======== Source data

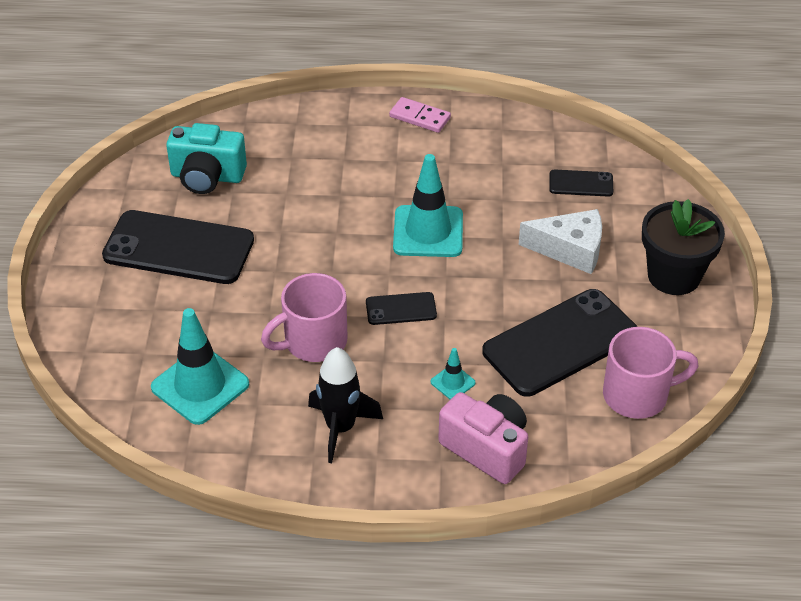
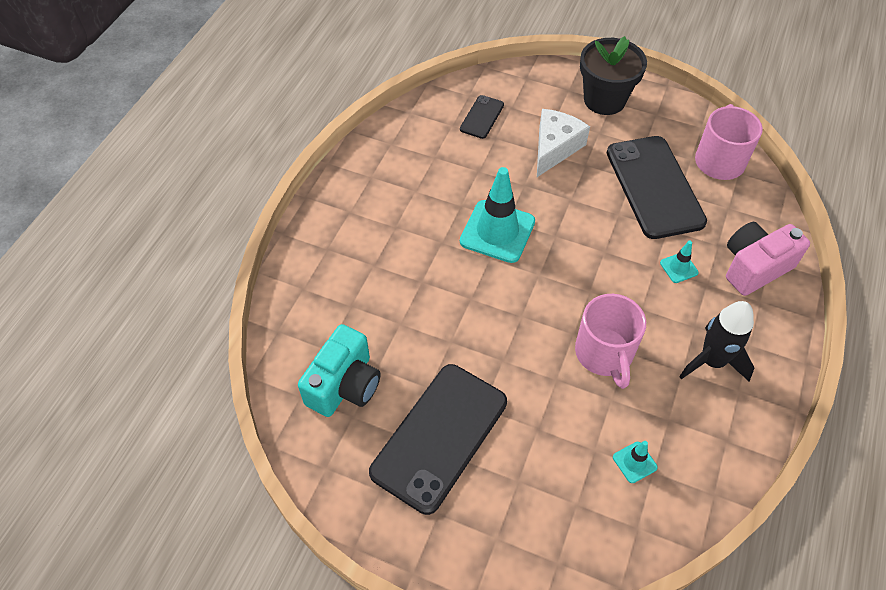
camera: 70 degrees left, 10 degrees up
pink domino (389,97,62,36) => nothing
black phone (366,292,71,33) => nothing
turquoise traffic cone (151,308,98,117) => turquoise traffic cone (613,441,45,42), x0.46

================

How to complete this task — Starting at the line that contains "black phone (366,292,71,33) => nothing", repeat each line exactly through the last one in the listing. Include both of those lines and nothing more.

Task result —
black phone (366,292,71,33) => nothing
turquoise traffic cone (151,308,98,117) => turquoise traffic cone (613,441,45,42), x0.46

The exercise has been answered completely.